→ **Work request**
Give back all the entries below. Omit none of them.
━━ Data section ━━
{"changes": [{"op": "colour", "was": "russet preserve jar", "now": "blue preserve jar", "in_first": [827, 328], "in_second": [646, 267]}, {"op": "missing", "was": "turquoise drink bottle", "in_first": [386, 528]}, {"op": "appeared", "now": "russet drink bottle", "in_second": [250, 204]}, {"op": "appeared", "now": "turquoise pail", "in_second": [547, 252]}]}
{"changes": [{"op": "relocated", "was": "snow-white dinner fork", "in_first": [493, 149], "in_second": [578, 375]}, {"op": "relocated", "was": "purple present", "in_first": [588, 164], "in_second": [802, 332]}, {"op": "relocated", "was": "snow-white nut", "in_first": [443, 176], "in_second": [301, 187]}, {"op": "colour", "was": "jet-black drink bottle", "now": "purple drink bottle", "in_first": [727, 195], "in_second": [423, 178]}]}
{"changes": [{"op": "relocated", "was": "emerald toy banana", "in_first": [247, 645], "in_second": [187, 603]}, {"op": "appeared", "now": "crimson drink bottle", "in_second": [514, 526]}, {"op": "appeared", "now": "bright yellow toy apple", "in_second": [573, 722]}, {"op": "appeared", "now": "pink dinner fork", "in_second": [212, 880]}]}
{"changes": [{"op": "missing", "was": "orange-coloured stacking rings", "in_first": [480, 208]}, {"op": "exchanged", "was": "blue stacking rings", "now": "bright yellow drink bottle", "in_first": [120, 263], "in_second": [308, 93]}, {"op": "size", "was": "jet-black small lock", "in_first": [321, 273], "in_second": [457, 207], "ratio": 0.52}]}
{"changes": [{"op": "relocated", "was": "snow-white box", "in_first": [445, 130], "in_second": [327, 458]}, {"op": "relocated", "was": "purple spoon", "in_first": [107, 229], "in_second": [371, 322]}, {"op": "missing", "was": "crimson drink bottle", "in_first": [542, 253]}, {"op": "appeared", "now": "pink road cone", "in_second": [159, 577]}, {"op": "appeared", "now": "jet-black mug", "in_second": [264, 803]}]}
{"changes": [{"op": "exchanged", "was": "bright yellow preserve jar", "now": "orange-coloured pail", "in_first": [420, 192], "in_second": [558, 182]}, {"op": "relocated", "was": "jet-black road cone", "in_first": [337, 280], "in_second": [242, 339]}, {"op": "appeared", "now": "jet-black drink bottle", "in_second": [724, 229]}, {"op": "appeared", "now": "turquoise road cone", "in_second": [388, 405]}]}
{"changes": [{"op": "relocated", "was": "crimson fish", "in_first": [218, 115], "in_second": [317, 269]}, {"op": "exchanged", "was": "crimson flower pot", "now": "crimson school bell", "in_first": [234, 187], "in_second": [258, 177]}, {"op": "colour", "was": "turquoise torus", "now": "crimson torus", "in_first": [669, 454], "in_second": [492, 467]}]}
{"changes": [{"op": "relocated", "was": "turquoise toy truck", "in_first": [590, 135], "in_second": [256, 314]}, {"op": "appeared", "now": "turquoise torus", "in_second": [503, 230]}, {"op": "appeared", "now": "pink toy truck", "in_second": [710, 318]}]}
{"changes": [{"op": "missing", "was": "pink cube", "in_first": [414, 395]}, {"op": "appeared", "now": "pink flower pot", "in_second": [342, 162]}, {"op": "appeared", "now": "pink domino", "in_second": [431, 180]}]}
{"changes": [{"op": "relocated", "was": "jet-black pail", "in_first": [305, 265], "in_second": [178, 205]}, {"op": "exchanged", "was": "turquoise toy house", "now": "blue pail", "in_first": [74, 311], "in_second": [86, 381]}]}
━━━
→ **Output for this task**
{"changes": [{"op": "colour", "was": "russet preserve jar", "now": "blue preserve jar", "in_first": [827, 328], "in_second": [646, 267]}, {"op": "missing", "was": "turquoise drink bottle", "in_first": [386, 528]}, {"op": "appeared", "now": "russet drink bottle", "in_second": [250, 204]}, {"op": "appeared", "now": "turquoise pail", "in_second": [547, 252]}]}
{"changes": [{"op": "relocated", "was": "snow-white dinner fork", "in_first": [493, 149], "in_second": [578, 375]}, {"op": "relocated", "was": "purple present", "in_first": [588, 164], "in_second": [802, 332]}, {"op": "relocated", "was": "snow-white nut", "in_first": [443, 176], "in_second": [301, 187]}, {"op": "colour", "was": "jet-black drink bottle", "now": "purple drink bottle", "in_first": [727, 195], "in_second": [423, 178]}]}
{"changes": [{"op": "relocated", "was": "emerald toy banana", "in_first": [247, 645], "in_second": [187, 603]}, {"op": "appeared", "now": "crimson drink bottle", "in_second": [514, 526]}, {"op": "appeared", "now": "bright yellow toy apple", "in_second": [573, 722]}, {"op": "appeared", "now": "pink dinner fork", "in_second": [212, 880]}]}
{"changes": [{"op": "missing", "was": "orange-coloured stacking rings", "in_first": [480, 208]}, {"op": "exchanged", "was": "blue stacking rings", "now": "bright yellow drink bottle", "in_first": [120, 263], "in_second": [308, 93]}, {"op": "size", "was": "jet-black small lock", "in_first": [321, 273], "in_second": [457, 207], "ratio": 0.52}]}
{"changes": [{"op": "relocated", "was": "snow-white box", "in_first": [445, 130], "in_second": [327, 458]}, {"op": "relocated", "was": "purple spoon", "in_first": [107, 229], "in_second": [371, 322]}, {"op": "missing", "was": "crimson drink bottle", "in_first": [542, 253]}, {"op": "appeared", "now": "pink road cone", "in_second": [159, 577]}, {"op": "appeared", "now": "jet-black mug", "in_second": [264, 803]}]}
{"changes": [{"op": "exchanged", "was": "bright yellow preserve jar", "now": "orange-coloured pail", "in_first": [420, 192], "in_second": [558, 182]}, {"op": "relocated", "was": "jet-black road cone", "in_first": [337, 280], "in_second": [242, 339]}, {"op": "appeared", "now": "jet-black drink bottle", "in_second": [724, 229]}, {"op": "appeared", "now": "turquoise road cone", "in_second": [388, 405]}]}
{"changes": [{"op": "relocated", "was": "crimson fish", "in_first": [218, 115], "in_second": [317, 269]}, {"op": "exchanged", "was": "crimson flower pot", "now": "crimson school bell", "in_first": [234, 187], "in_second": [258, 177]}, {"op": "colour", "was": "turquoise torus", "now": "crimson torus", "in_first": [669, 454], "in_second": [492, 467]}]}
{"changes": [{"op": "relocated", "was": "turquoise toy truck", "in_first": [590, 135], "in_second": [256, 314]}, {"op": "appeared", "now": "turquoise torus", "in_second": [503, 230]}, {"op": "appeared", "now": "pink toy truck", "in_second": [710, 318]}]}
{"changes": [{"op": "missing", "was": "pink cube", "in_first": [414, 395]}, {"op": "appeared", "now": "pink flower pot", "in_second": [342, 162]}, {"op": "appeared", "now": "pink domino", "in_second": [431, 180]}]}
{"changes": [{"op": "relocated", "was": "jet-black pail", "in_first": [305, 265], "in_second": [178, 205]}, {"op": "exchanged", "was": "turquoise toy house", "now": "blue pail", "in_first": [74, 311], "in_second": [86, 381]}]}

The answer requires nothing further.